%%

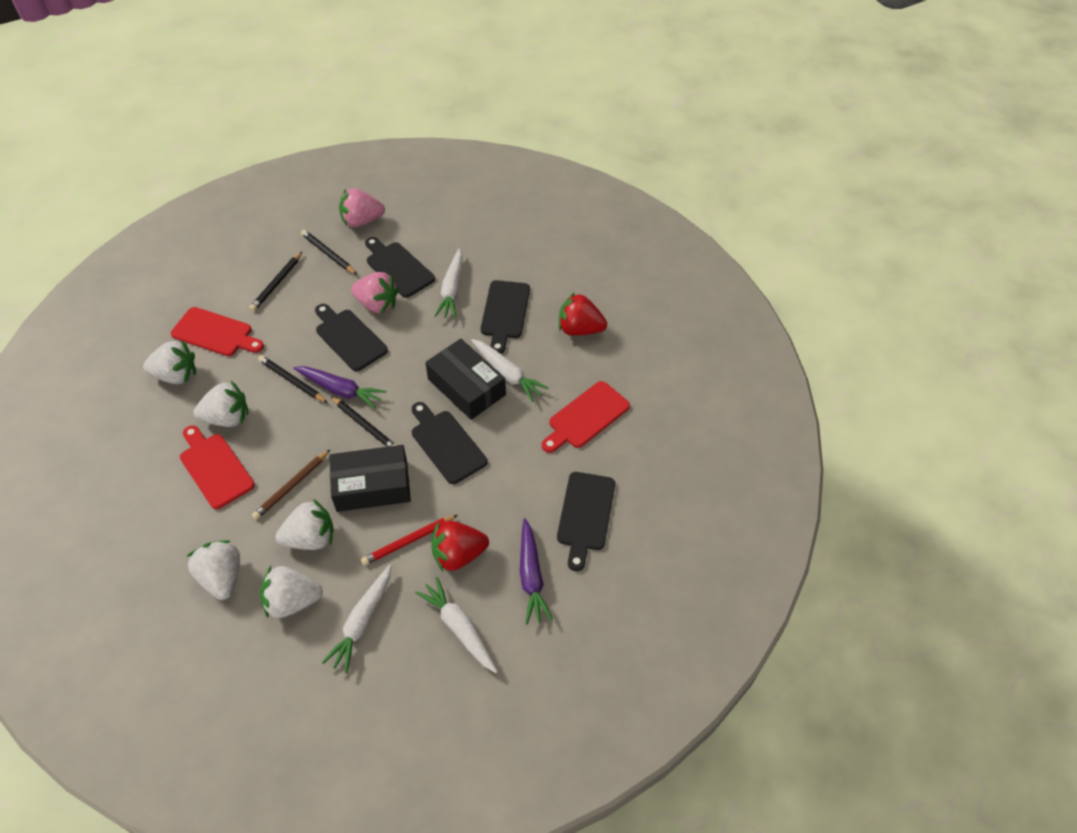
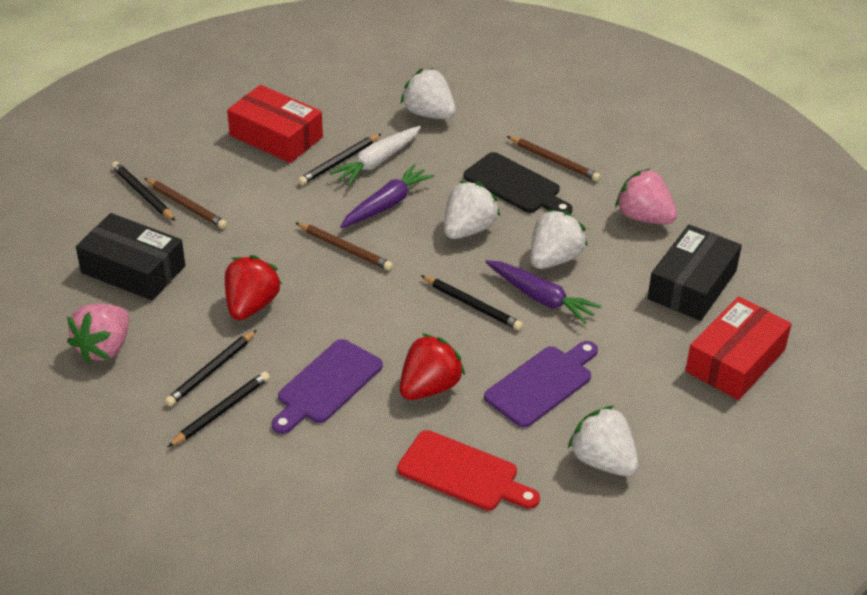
black cutting board: 5 -> 1
black pencil: 4 -> 5
brown pencil: 1 -> 3
purple cutting board: 0 -> 2
red box: 0 -> 2
red cutting board: 3 -> 1
red pencil: 1 -> 0
white carrot: 4 -> 1
white strawberry: 5 -> 4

%%

__Work request__.
Check the listing above for lines containing the string "white", and copy each one.

__Solution below__.
white carrot: 4 -> 1
white strawberry: 5 -> 4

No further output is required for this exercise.